**YOUR OBJECTIVE:** Filter the records for lines holding the string "yellow".

**SUPPLIED ENTRIES:**
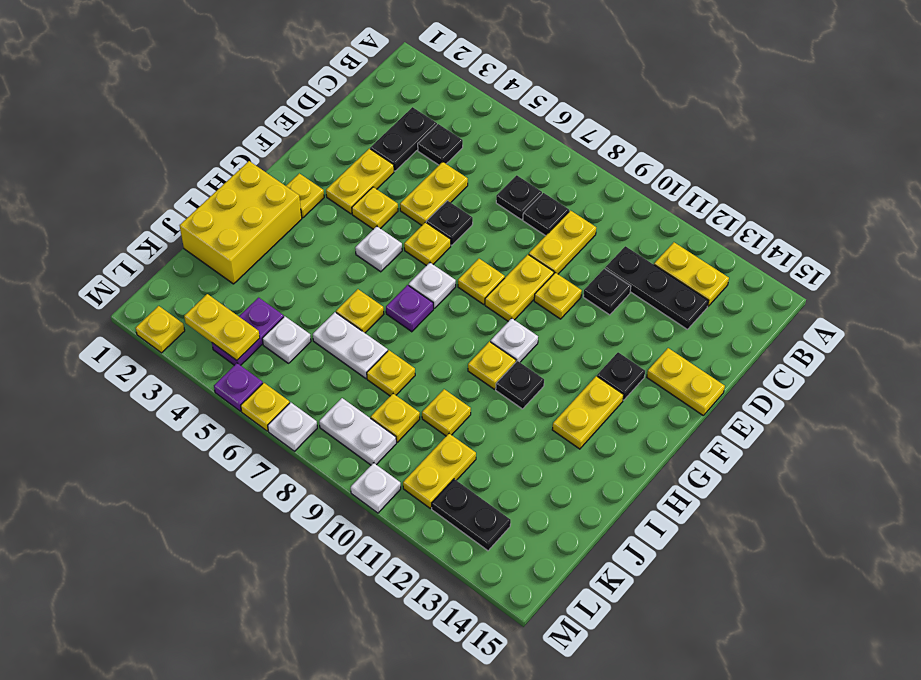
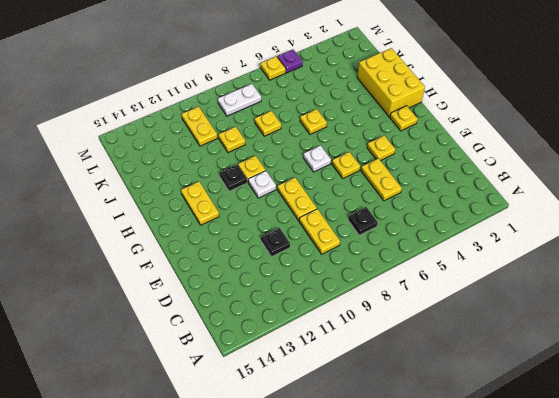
none -> yellow plate B12:B13 level 1
none -> black plate C3:D3 level 1
none -> black plate C4 level 1
none -> black plate C8 level 1

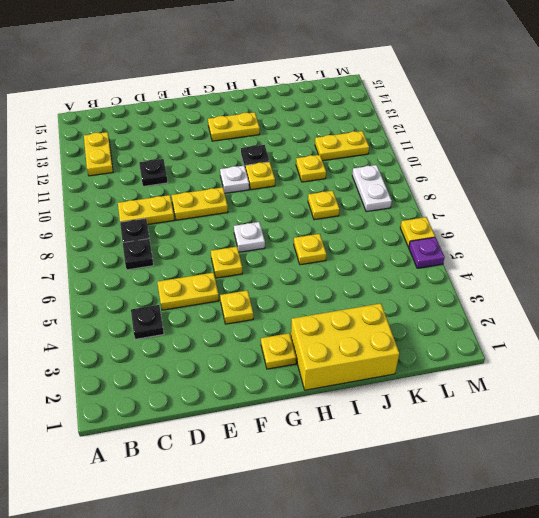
none -> black plate C3:D3 level 1
none -> black plate C11:C13 level 1
none -> yellow plate E3:F3 level 1
none -> black plate E6 level 1

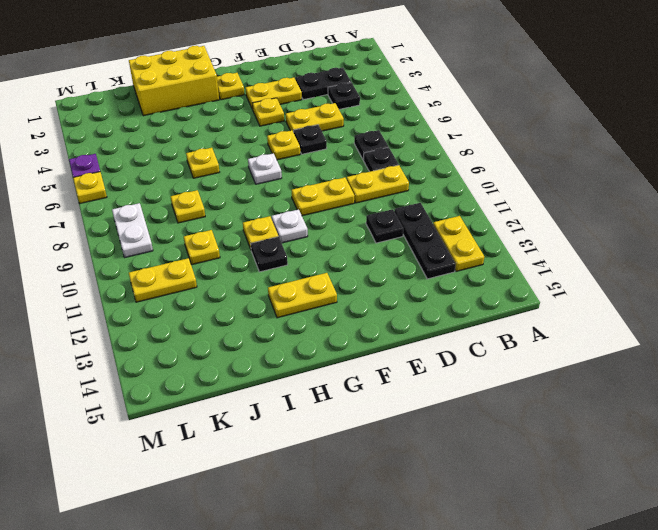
none -> yellow plate E10 level 1
none -> yellow plate E14:E15 level 1
none -> yellow plate F8 level 1
none -> black plate F13 level 1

**SOLUTION TO THIS PROBLEM:**
none -> yellow plate B12:B13 level 1
none -> yellow plate E3:F3 level 1
none -> yellow plate E10 level 1
none -> yellow plate E14:E15 level 1
none -> yellow plate F8 level 1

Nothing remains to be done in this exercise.